About this task: Skip any image you find and restate the rest of the data word for word.

Data records:

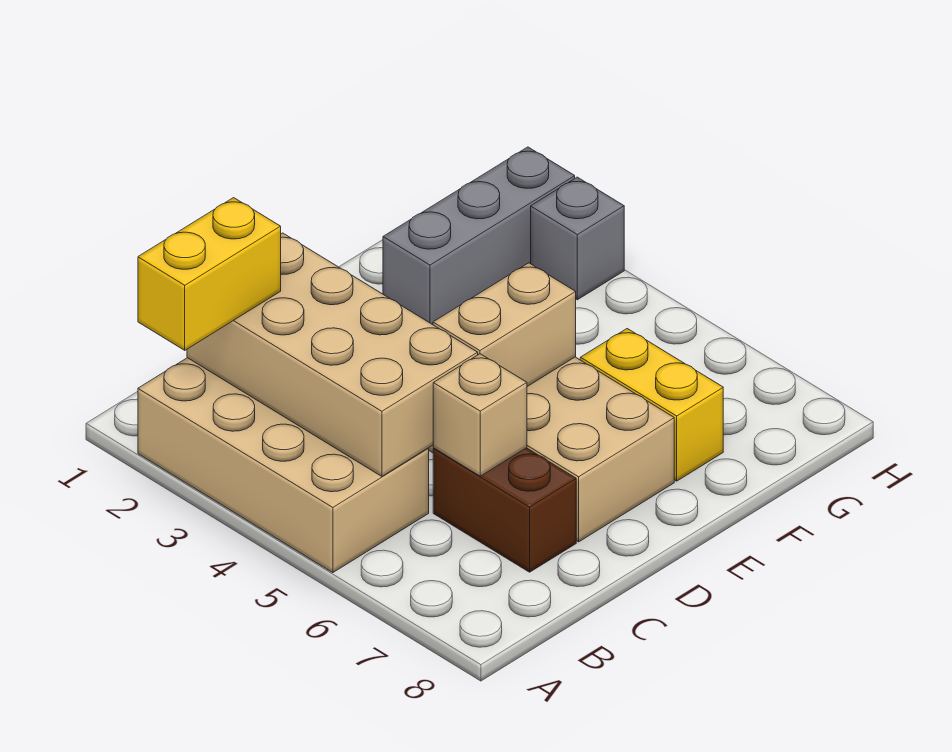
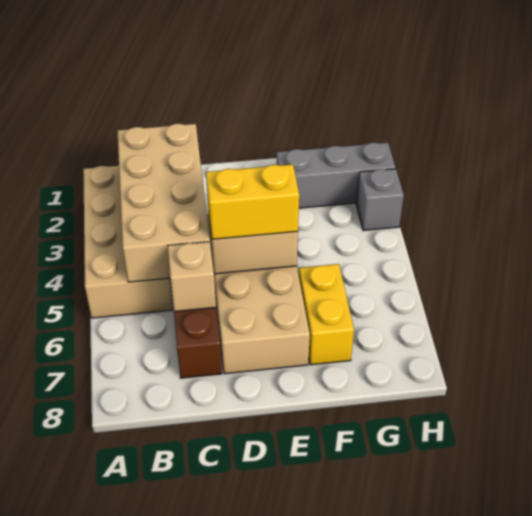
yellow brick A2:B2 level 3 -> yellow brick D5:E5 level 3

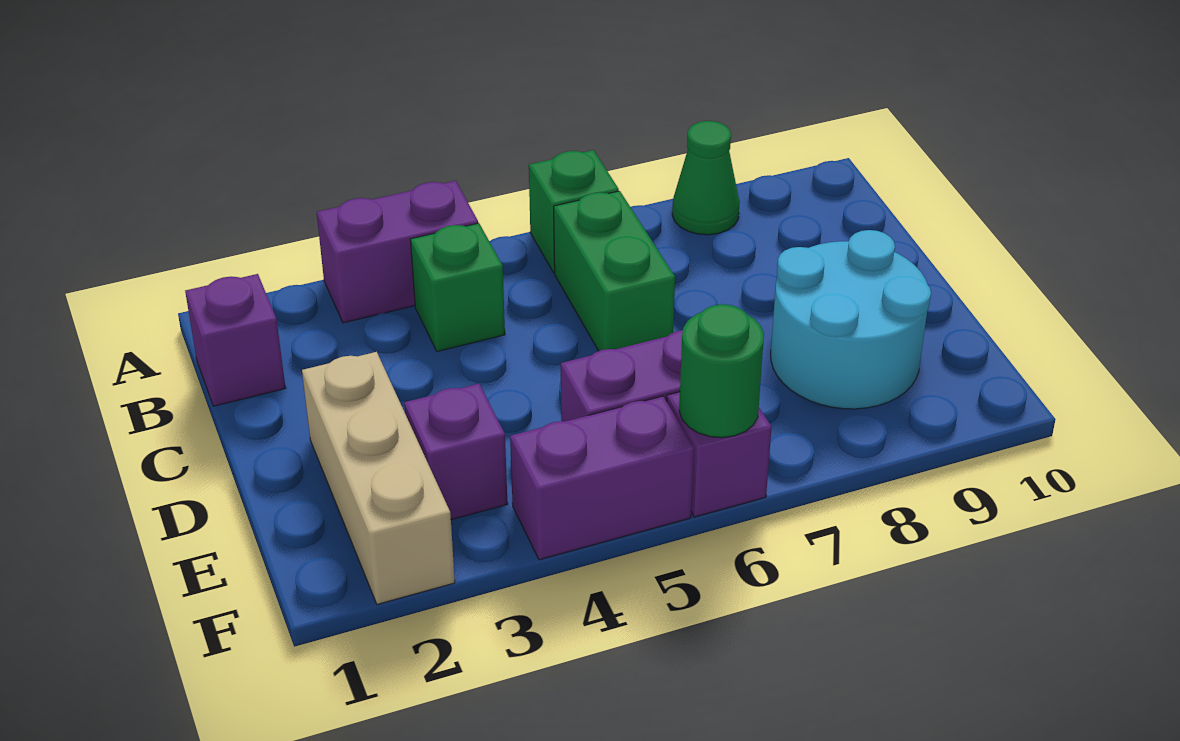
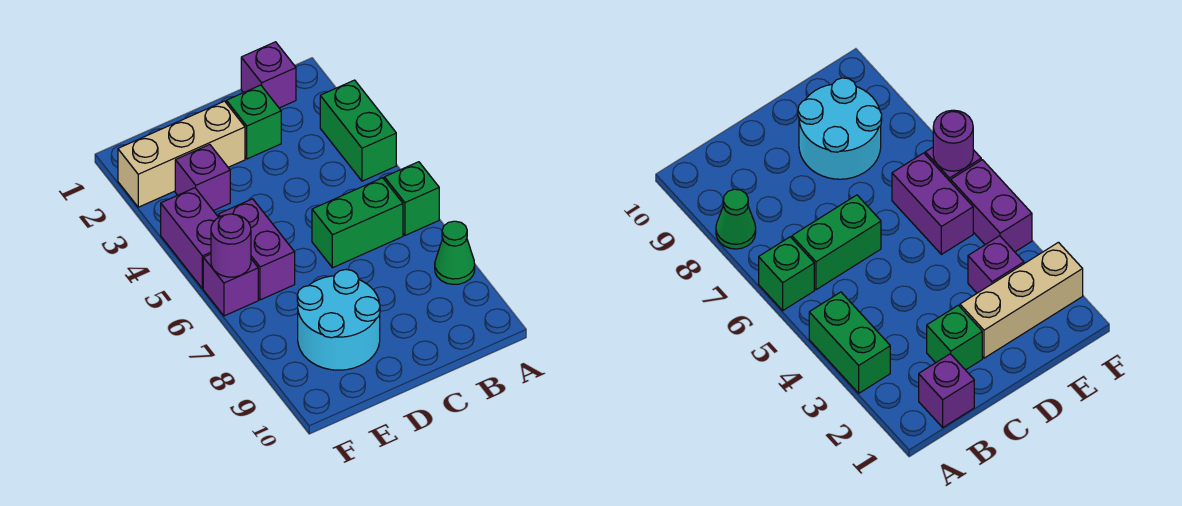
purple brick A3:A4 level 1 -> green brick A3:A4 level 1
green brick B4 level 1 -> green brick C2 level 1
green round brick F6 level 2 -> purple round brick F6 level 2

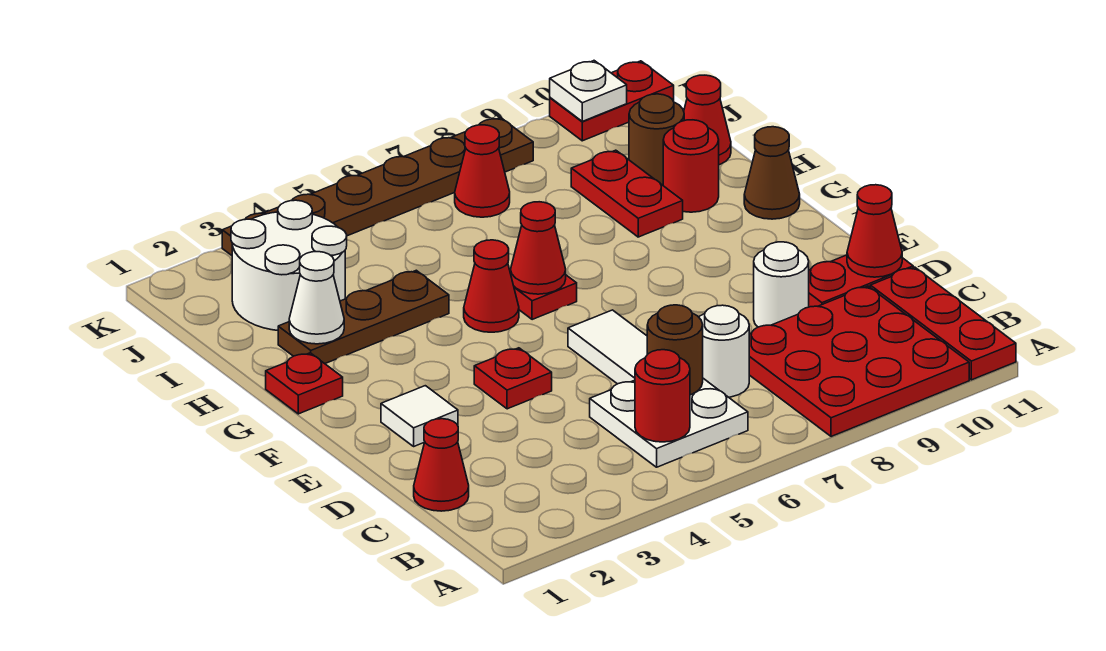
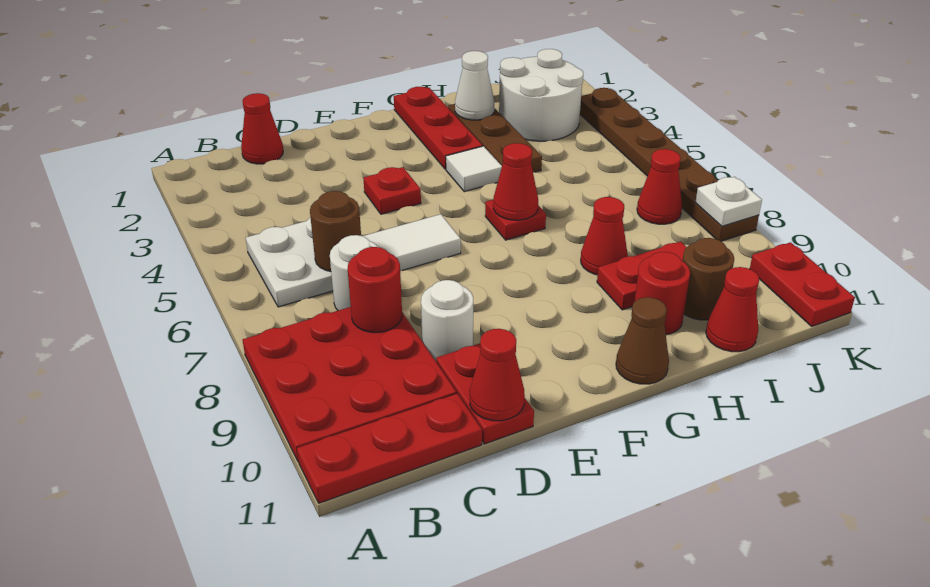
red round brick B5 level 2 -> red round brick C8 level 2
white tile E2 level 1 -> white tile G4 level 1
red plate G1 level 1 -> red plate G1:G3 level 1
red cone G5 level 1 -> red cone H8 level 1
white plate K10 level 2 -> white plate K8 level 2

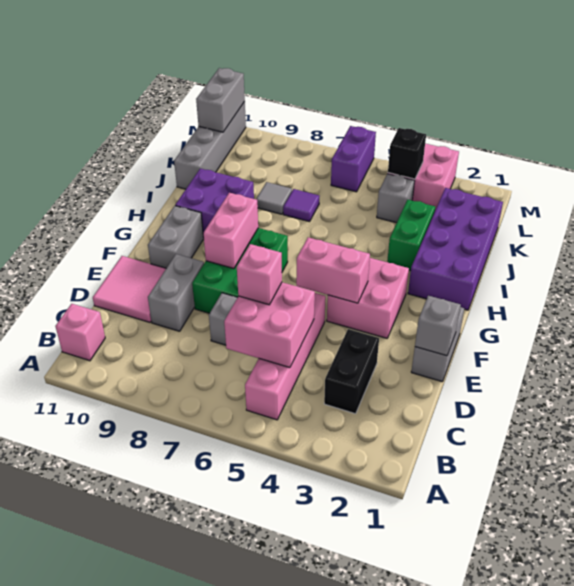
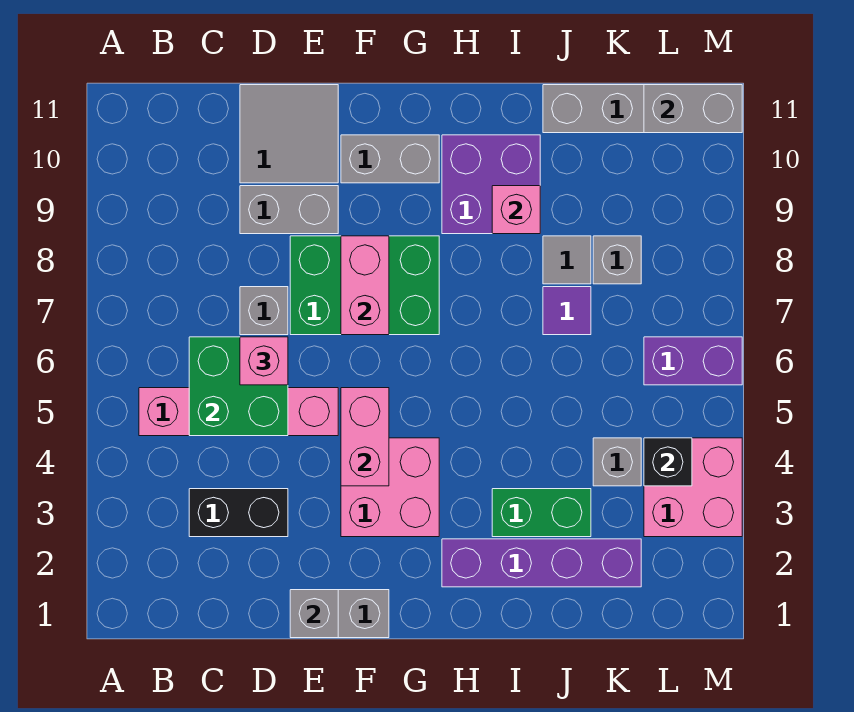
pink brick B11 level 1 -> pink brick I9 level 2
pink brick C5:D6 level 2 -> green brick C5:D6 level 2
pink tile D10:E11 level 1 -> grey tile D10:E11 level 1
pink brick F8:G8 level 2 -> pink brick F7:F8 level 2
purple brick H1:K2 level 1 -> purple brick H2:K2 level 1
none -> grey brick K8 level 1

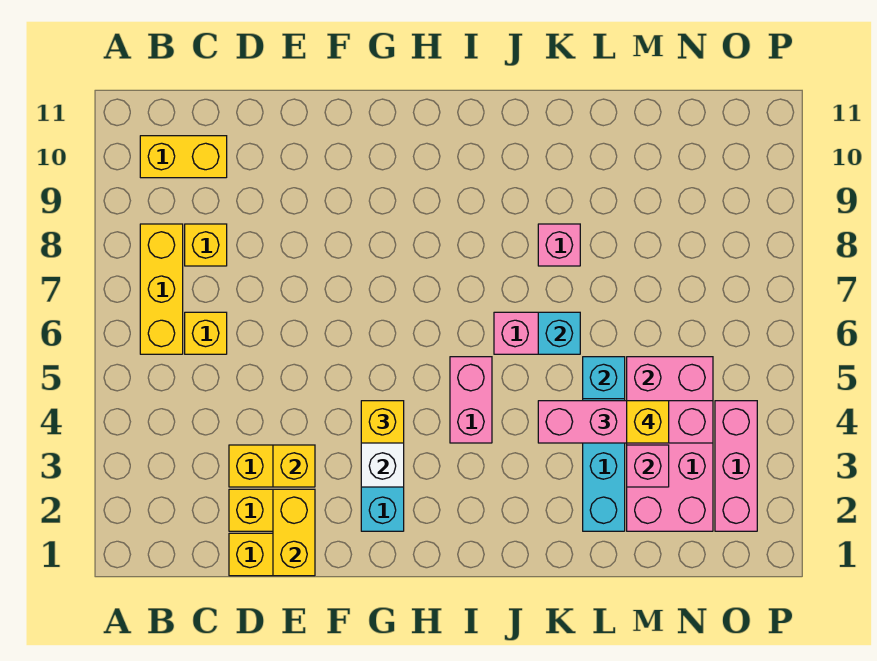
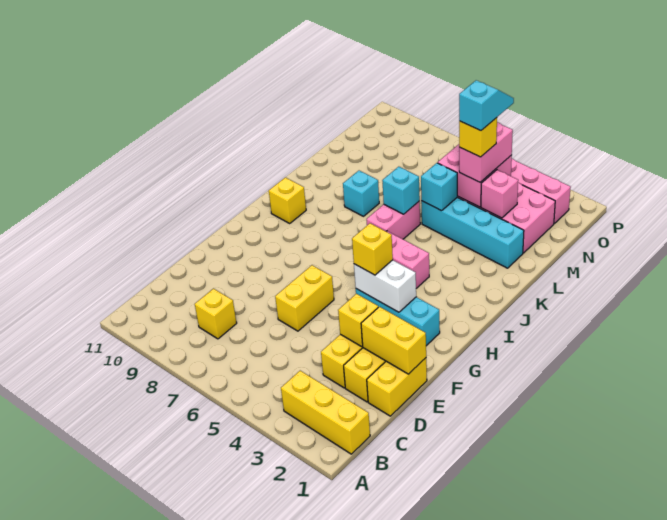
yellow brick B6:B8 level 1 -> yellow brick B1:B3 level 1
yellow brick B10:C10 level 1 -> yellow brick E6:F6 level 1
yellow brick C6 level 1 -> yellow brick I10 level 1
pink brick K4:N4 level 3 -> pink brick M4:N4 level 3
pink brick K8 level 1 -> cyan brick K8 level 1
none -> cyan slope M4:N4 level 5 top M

Result of the exercise:
yellow brick A2:B2 level 3 -> yellow brick D5:E5 level 3

purple brick A3:A4 level 1 -> green brick A3:A4 level 1
green brick B4 level 1 -> green brick C2 level 1
green round brick F6 level 2 -> purple round brick F6 level 2

red round brick B5 level 2 -> red round brick C8 level 2
white tile E2 level 1 -> white tile G4 level 1
red plate G1 level 1 -> red plate G1:G3 level 1
red cone G5 level 1 -> red cone H8 level 1
white plate K10 level 2 -> white plate K8 level 2

pink brick B11 level 1 -> pink brick I9 level 2
pink brick C5:D6 level 2 -> green brick C5:D6 level 2
pink tile D10:E11 level 1 -> grey tile D10:E11 level 1
pink brick F8:G8 level 2 -> pink brick F7:F8 level 2
purple brick H1:K2 level 1 -> purple brick H2:K2 level 1
none -> grey brick K8 level 1

yellow brick B6:B8 level 1 -> yellow brick B1:B3 level 1
yellow brick B10:C10 level 1 -> yellow brick E6:F6 level 1
yellow brick C6 level 1 -> yellow brick I10 level 1
pink brick K4:N4 level 3 -> pink brick M4:N4 level 3
pink brick K8 level 1 -> cyan brick K8 level 1
none -> cyan slope M4:N4 level 5 top M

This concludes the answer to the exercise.